BEGIN Information provided

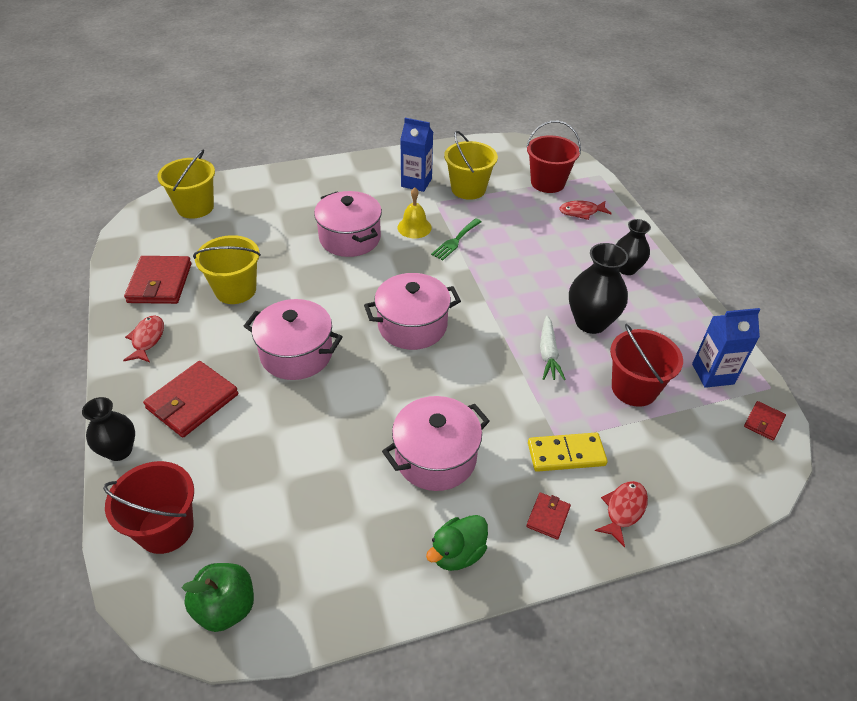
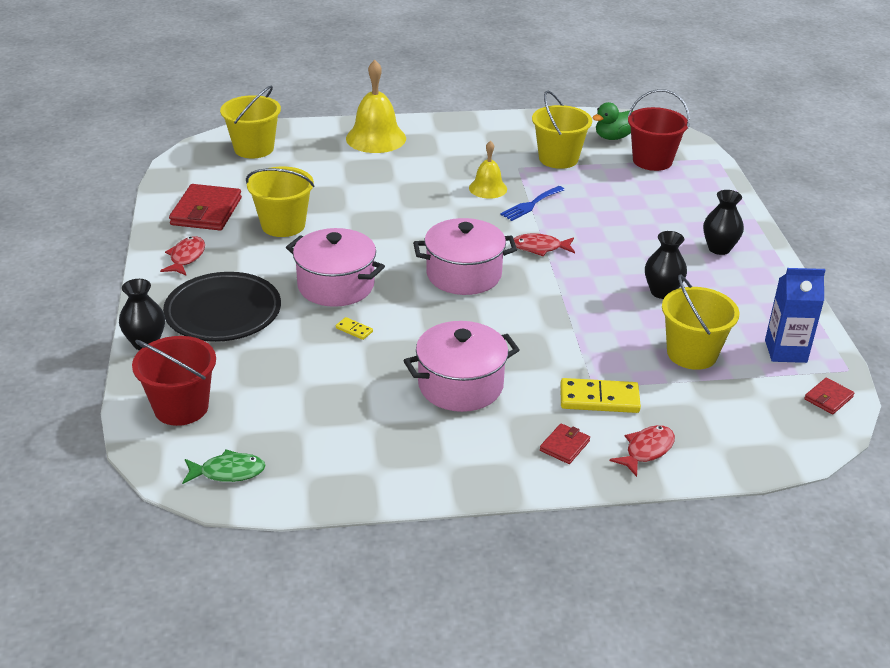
camera: 10 degrees right, 10 degrees down
(192, 401) = (223, 313): red wallet -> black plate
(226, 607) = (228, 472): green apple -> green fish
(305, 184) = (376, 138): none -> yellow bell
(322, 405) = (354, 330): none -> yellow domino
(350, 238) = (414, 191): pink pot -> none
(416, 182) = (500, 147): blue carton -> none
(455, 241) = (531, 205): green fork -> blue fork
(457, 553) = (463, 462): green duck -> green duck (613, 137)
(548, 353) = (605, 314): white carrot -> none
(581, 212) = (683, 192): red fish -> red fish (540, 248)
(591, 322) = (662, 292): black vase -> black vase, size x0.66
(634, 388) = (692, 353): red bucket -> yellow bucket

END Information provided

How many lines of these records include the word "green"? Only the number should be written.

[Result for this exercise]
3